--- Data below ---
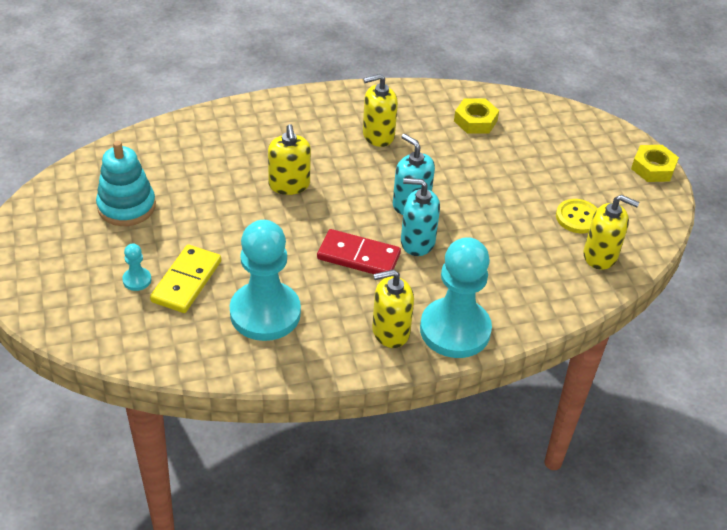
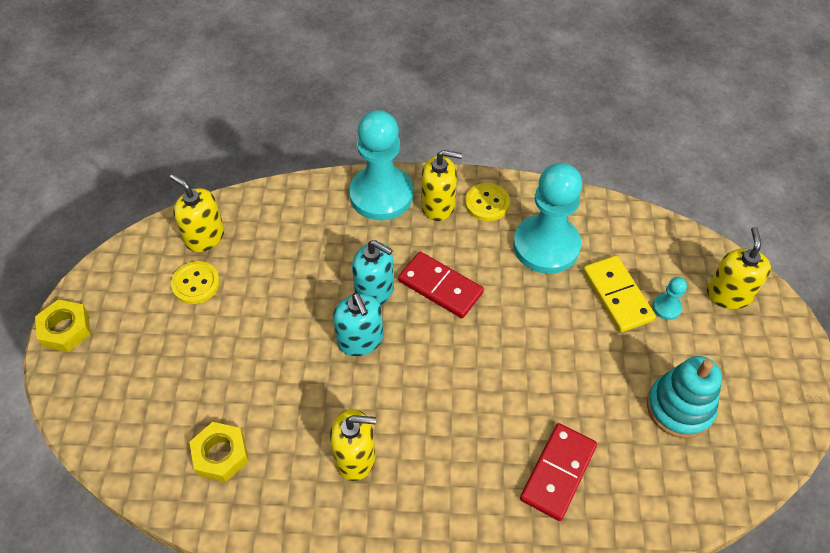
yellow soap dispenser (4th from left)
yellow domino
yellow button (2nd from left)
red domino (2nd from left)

--- What you have to do ---
Find how many lines in the listing above contain the word "left", then state that number by itself.

--- Response box ---
3